In your output, repeat each entry exactly and include no pictures.

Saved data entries
##########
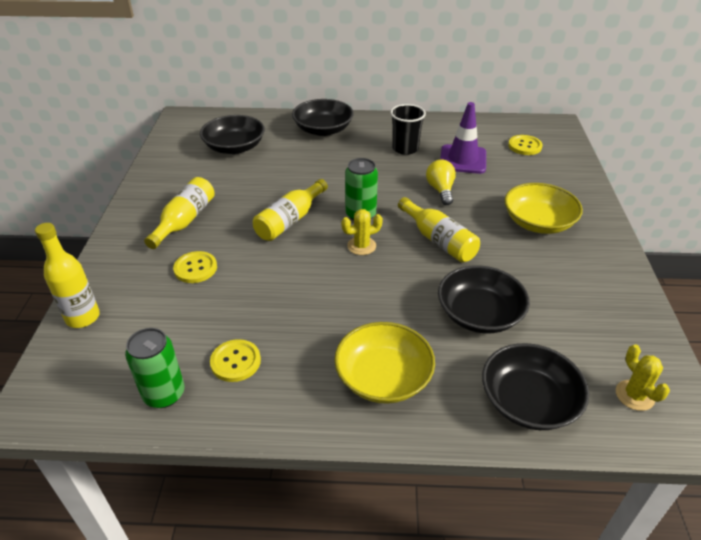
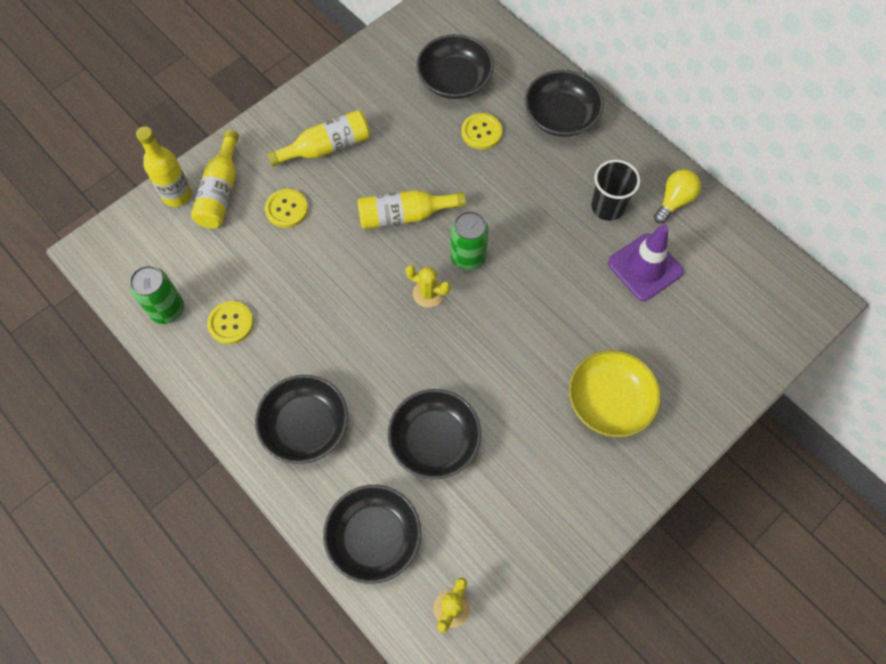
camera: 45 degrees right, 25 degrees up
yellow bowl [334,322,435,404] -> black bowl [255,375,348,464]
yellow bottle [398,197,480,263] -> yellow bottle moved to [191,130,239,228]
yellow light bulb [426,160,456,205] -> yellow light bulb moved to [654,169,701,224]
yellow button [508,135,543,155] -> yellow button moved to [461,113,502,150]

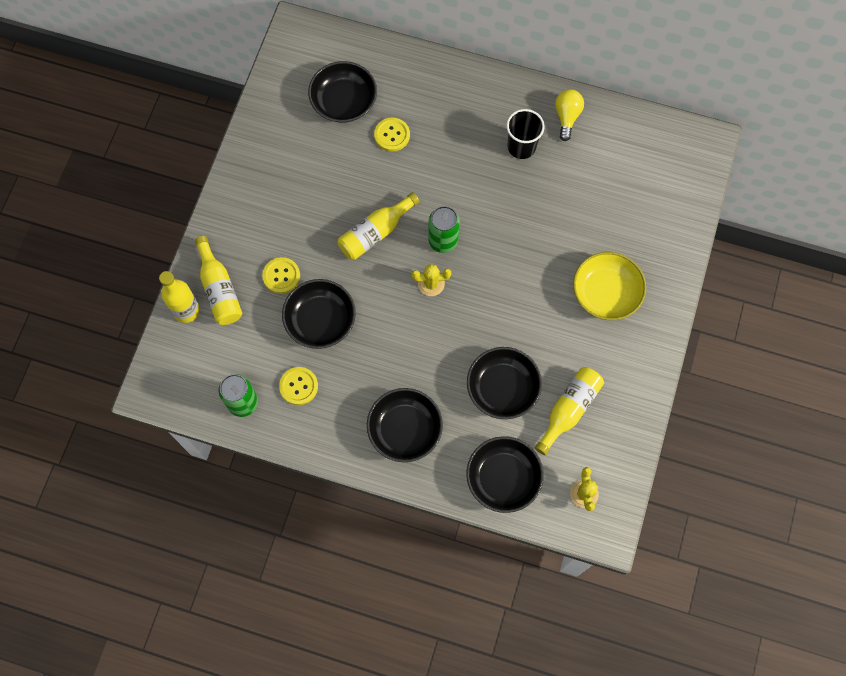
camera: 30 degrees left, 5 degrees up
yellow bottle [267,110,370,167] -> yellow bottle moved to [535,367,604,455]
black bowl [525,70,604,137] -> black bowl moved to [282,279,356,349]
purple traffic cone [608,225,684,301] -> none

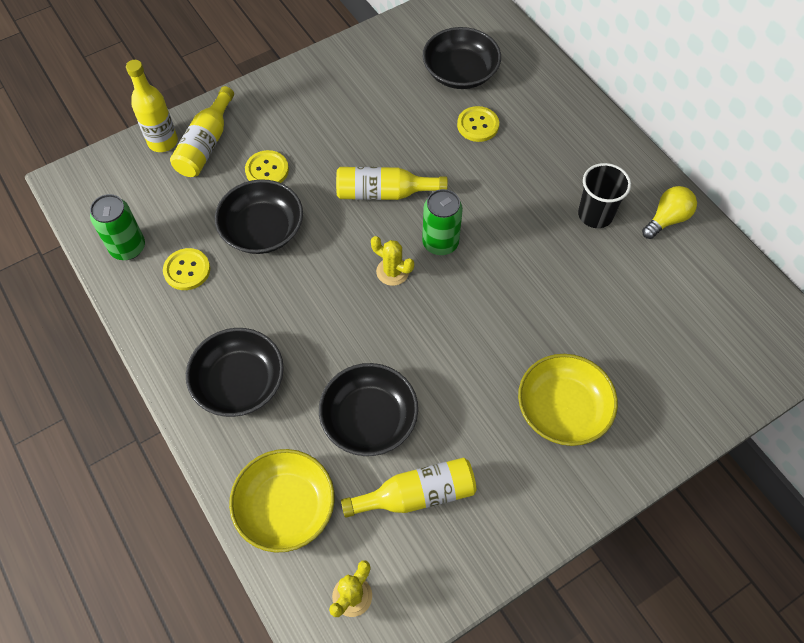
camera: 40 degrees right, 10 degrees down
black bowl [466,436,544,513] -> yellow bowl [229,449,335,553]

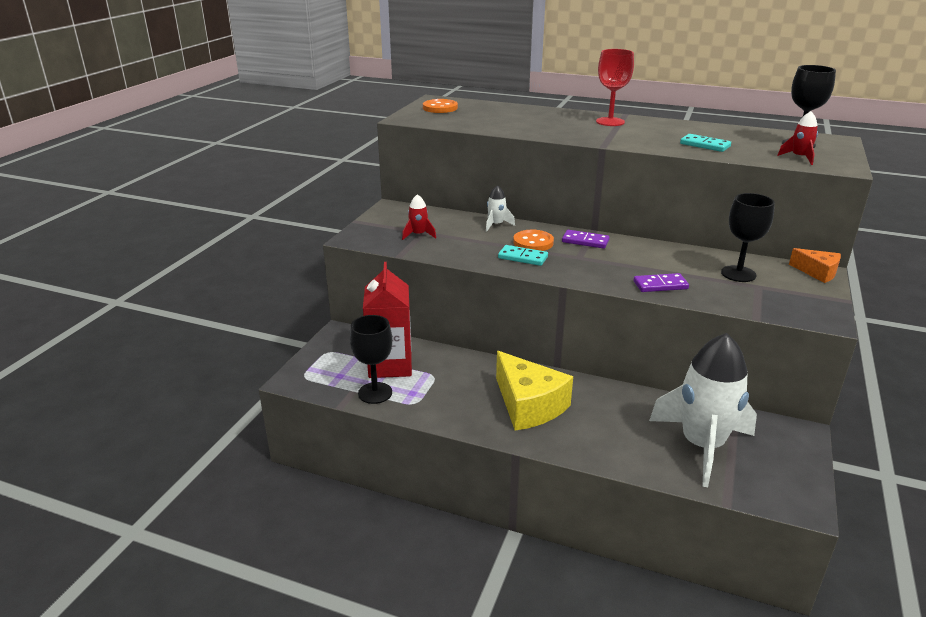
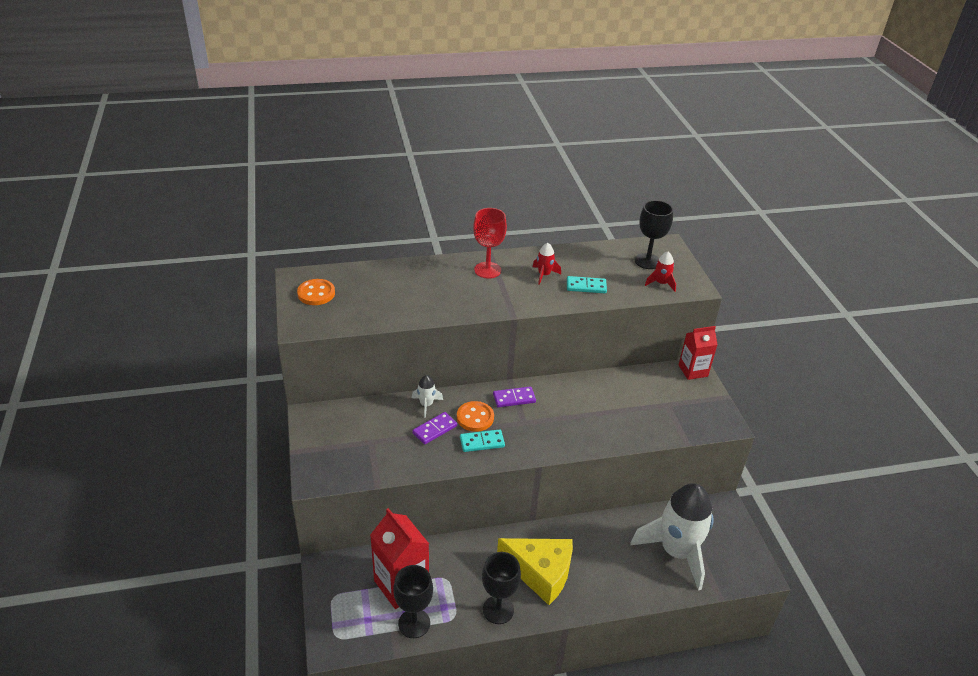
camera: 35 degrees left, 10 degrees up
red rocket [402,194,436,240] -> red rocket moved to [533,243,561,285]
purple domino [634,273,689,292] -> purple domino moved to [412,412,457,444]
black goblet [721,193,775,282] -> black goblet moved to [482,552,521,624]
orange cheese [789,248,841,283] -> red carton [679,326,718,380]

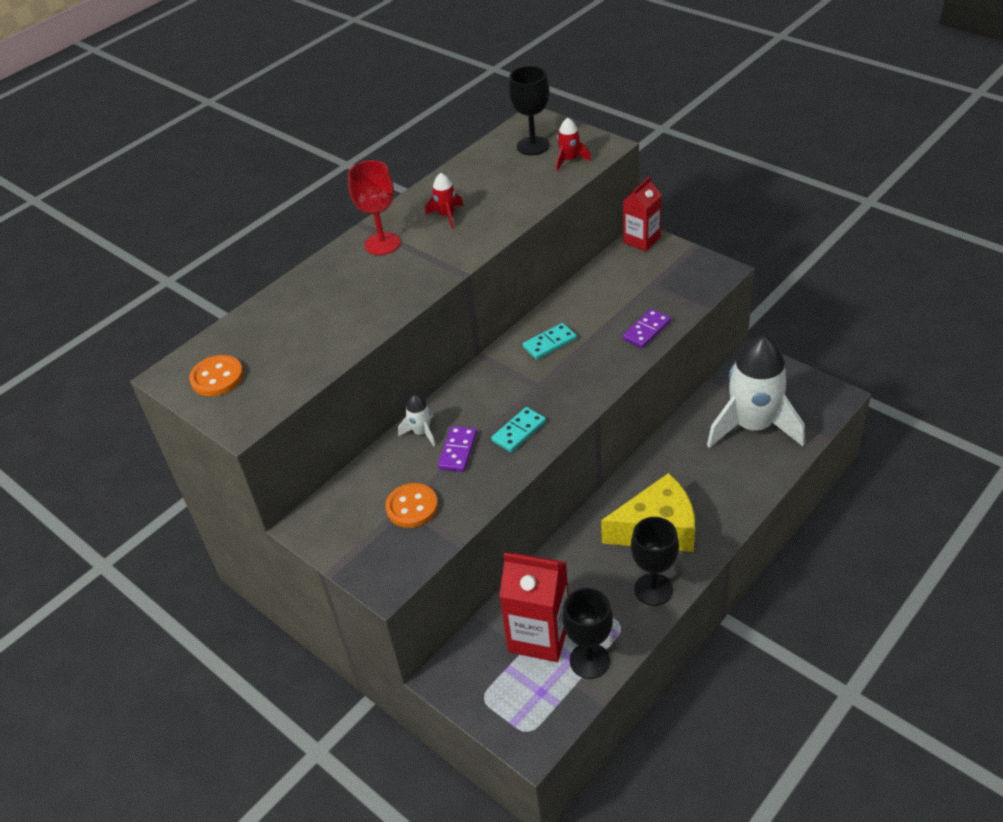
camera: 30 degrees left, 5 degrees up
orange button [457,401,494,432] -> orange button moved to [385,483,438,528]
purple domino [493,387,536,407] -> purple domino moved to [623,309,671,348]
turquoise domino [567,276,607,293] -> turquoise domino moved to [522,323,577,360]

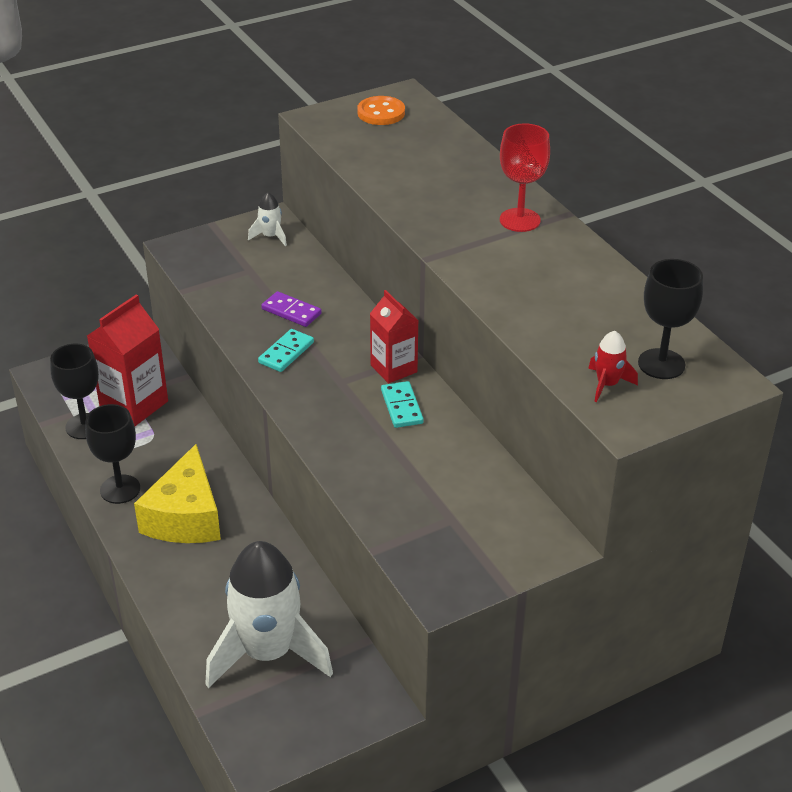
camera: 105 degrees right, 5 degrees down
orange button [385,483,438,528] -> none
white rocket [398,395,435,446] -> white rocket moved to [248,192,287,246]
red rocket [425,173,463,228] -> none
turquoise domino [491,407,546,452] -> turquoise domino turned 60 degrees clockwise [258,329,314,372]
red carton [623,176,662,251] -> red carton moved to [370,290,418,384]
purple domino [623,309,671,348] -> none

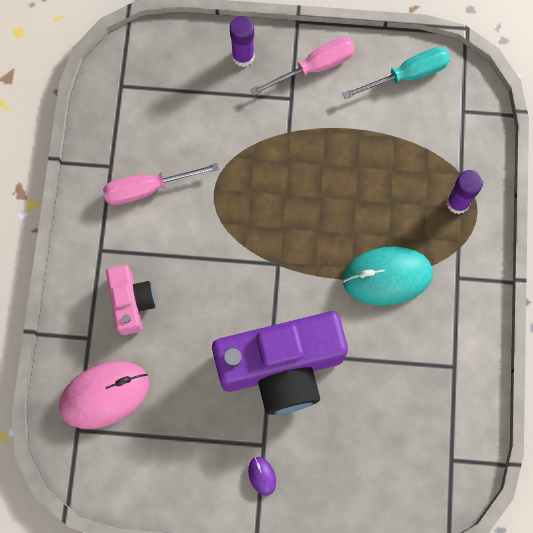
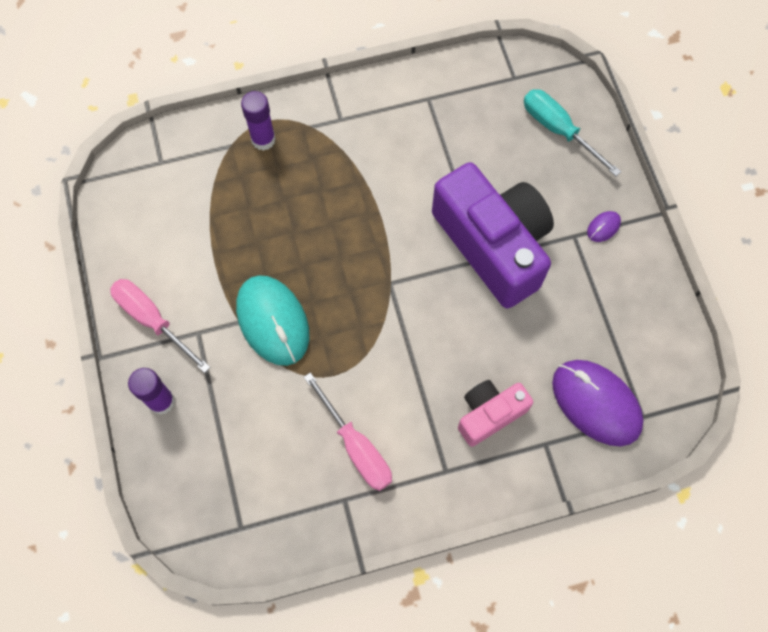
camera: 110 degrees left, 5 degrees down
pink mouse [59,361,149,429] -> purple mouse [552,360,644,446]
turquoise screwdriver [342,47,450,99] -> turquoise screwdriver moved to [524,89,621,176]
turquoise mouse [342,246,433,306] -> turquoise mouse moved to [236,275,309,366]

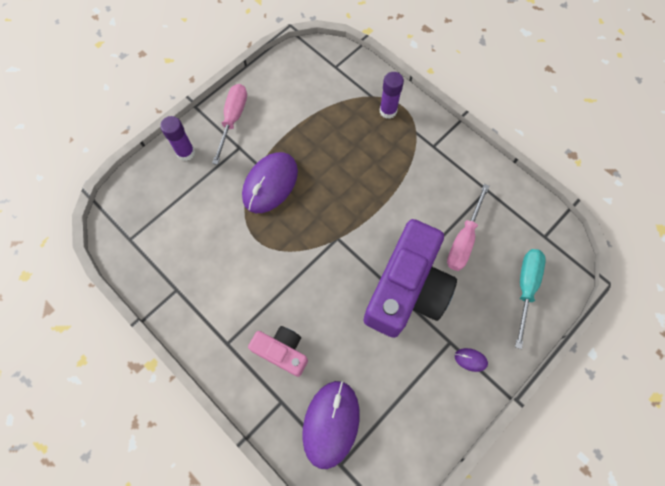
camera: 60 degrees right, 0 degrees up
turquoise mouse [236,275,309,366] -> purple mouse [242,152,298,213]
pink screwdriver [304,372,392,491] -> pink screwdriver moved to [447,184,489,271]

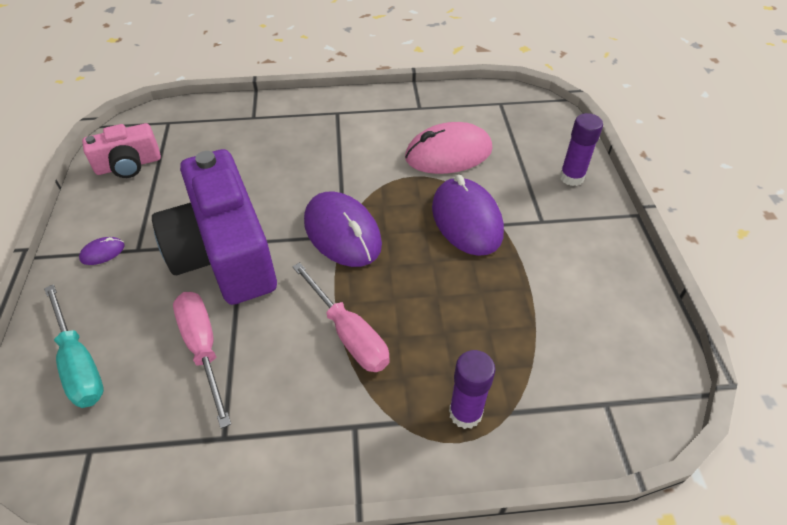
camera: 130 degrees right, 20 degrees down
pink screwdriver [212,84,247,165] -> pink screwdriver moved to [292,262,390,372]
pink camera [248,326,308,377] -> pink camera moved to [82,123,161,178]
purple mouse [302,381,360,469] -> purple mouse moved to [304,192,382,267]
none -> pink mouse [405,122,492,174]

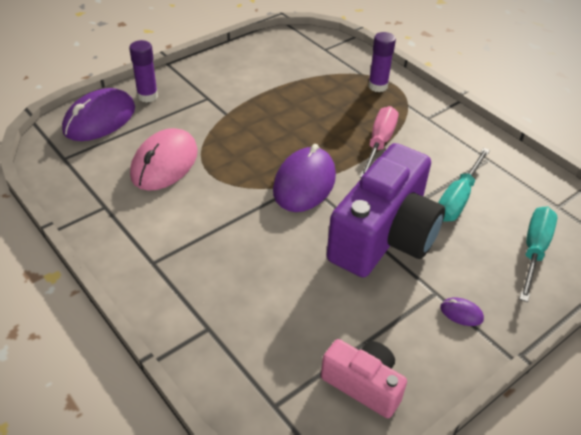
camera: 125 degrees left, 5 degrees down
pink screwdriver [173,292,231,429] -> turquoise screwdriver [438,148,490,222]
pink mouse [405,122,492,174] -> pink mouse turned 75 degrees clockwise [130,128,198,191]
purple mouse [432,175,504,256] -> purple mouse moved to [62,88,135,141]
##########
Task answer:
camera: 45 degrees right, 25 degrees up
yellow bowl [334,322,435,404] -> black bowl [255,375,348,464]
yellow bottle [398,197,480,263] -> yellow bottle moved to [191,130,239,228]
yellow light bulb [426,160,456,205] -> yellow light bulb moved to [654,169,701,224]
yellow button [508,135,543,155] -> yellow button moved to [461,113,502,150]

camera: 30 degrees left, 5 degrees up
yellow bottle [267,110,370,167] -> yellow bottle moved to [535,367,604,455]
black bowl [525,70,604,137] -> black bowl moved to [282,279,356,349]
purple traffic cone [608,225,684,301] -> none

camera: 40 degrees right, 10 degrees down
black bowl [466,436,544,513] -> yellow bowl [229,449,335,553]

camera: 35 degrees left, 10 degrees up
red rocket [402,194,436,240] -> red rocket moved to [533,243,561,285]
purple domino [634,273,689,292] -> purple domino moved to [412,412,457,444]
black goblet [721,193,775,282] -> black goblet moved to [482,552,521,624]
orange cheese [789,248,841,283] -> red carton [679,326,718,380]

camera: 30 degrees left, 5 degrees up
orange button [457,401,494,432] -> orange button moved to [385,483,438,528]
purple domino [493,387,536,407] -> purple domino moved to [623,309,671,348]
turquoise domino [567,276,607,293] -> turquoise domino moved to [522,323,577,360]

camera: 105 degrees right, 5 degrees down
orange button [385,483,438,528] -> none
white rocket [398,395,435,446] -> white rocket moved to [248,192,287,246]
red rocket [425,173,463,228] -> none
turquoise domino [491,407,546,452] -> turquoise domino turned 60 degrees clockwise [258,329,314,372]
red carton [623,176,662,251] -> red carton moved to [370,290,418,384]
purple domino [623,309,671,348] -> none

camera: 110 degrees left, 5 degrees down
pink mouse [59,361,149,429] -> purple mouse [552,360,644,446]
turquoise screwdriver [342,47,450,99] -> turquoise screwdriver moved to [524,89,621,176]
turquoise mouse [342,246,433,306] -> turquoise mouse moved to [236,275,309,366]

camera: 60 degrees right, 0 degrees up
turquoise mouse [236,275,309,366] -> purple mouse [242,152,298,213]
pink screwdriver [304,372,392,491] -> pink screwdriver moved to [447,184,489,271]

camera: 130 degrees right, 20 degrees down
pink screwdriver [212,84,247,165] -> pink screwdriver moved to [292,262,390,372]
pink camera [248,326,308,377] -> pink camera moved to [82,123,161,178]
purple mouse [302,381,360,469] -> purple mouse moved to [304,192,382,267]
none -> pink mouse [405,122,492,174]

camera: 125 degrees left, 5 degrees down
pink screwdriver [173,292,231,429] -> turquoise screwdriver [438,148,490,222]
pink mouse [405,122,492,174] -> pink mouse turned 75 degrees clockwise [130,128,198,191]
purple mouse [432,175,504,256] -> purple mouse moved to [62,88,135,141]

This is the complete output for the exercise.